* **Work to be completed**
What you produce should be every line from the data that includes "black".
──────── Data section
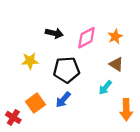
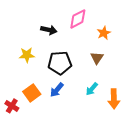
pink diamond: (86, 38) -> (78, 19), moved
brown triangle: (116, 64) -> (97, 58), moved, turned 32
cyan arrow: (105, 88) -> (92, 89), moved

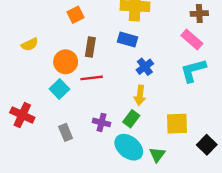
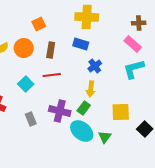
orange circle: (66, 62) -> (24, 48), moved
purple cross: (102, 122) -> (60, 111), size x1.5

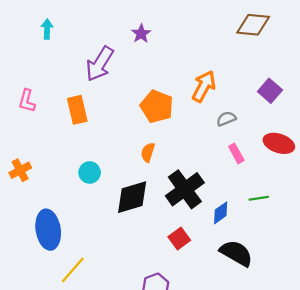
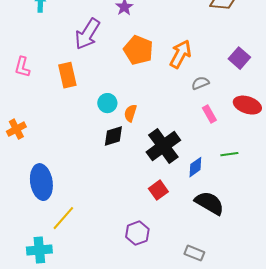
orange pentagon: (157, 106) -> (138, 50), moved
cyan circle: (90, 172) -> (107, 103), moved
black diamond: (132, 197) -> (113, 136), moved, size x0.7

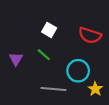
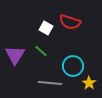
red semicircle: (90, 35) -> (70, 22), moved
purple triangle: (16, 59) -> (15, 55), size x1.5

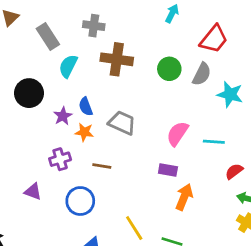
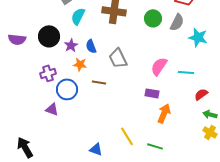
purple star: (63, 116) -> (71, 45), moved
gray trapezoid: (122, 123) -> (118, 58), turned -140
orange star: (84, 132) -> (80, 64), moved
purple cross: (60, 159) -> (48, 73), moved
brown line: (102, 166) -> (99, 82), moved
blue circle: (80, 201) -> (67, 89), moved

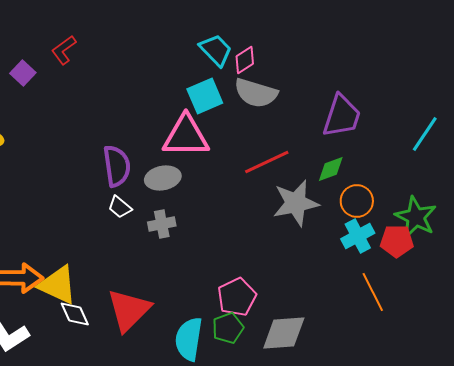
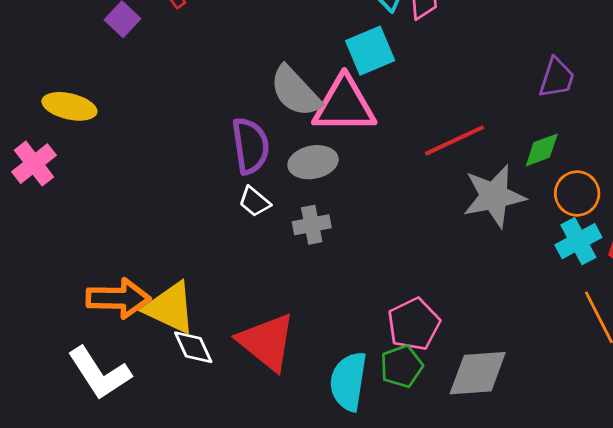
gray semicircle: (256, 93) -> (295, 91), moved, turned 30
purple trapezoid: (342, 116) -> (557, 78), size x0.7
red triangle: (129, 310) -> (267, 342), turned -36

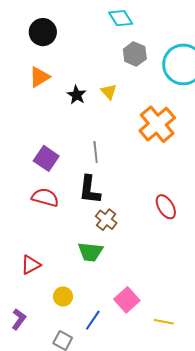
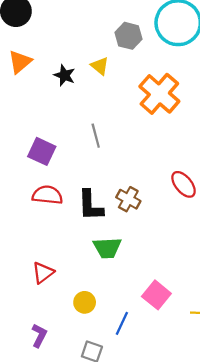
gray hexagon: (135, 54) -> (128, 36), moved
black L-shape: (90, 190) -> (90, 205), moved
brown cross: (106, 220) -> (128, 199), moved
────────────────
* **Task solution**
black diamond: (132, 197) -> (113, 136), moved, size x0.7
black L-shape: (90, 190) -> (90, 205), moved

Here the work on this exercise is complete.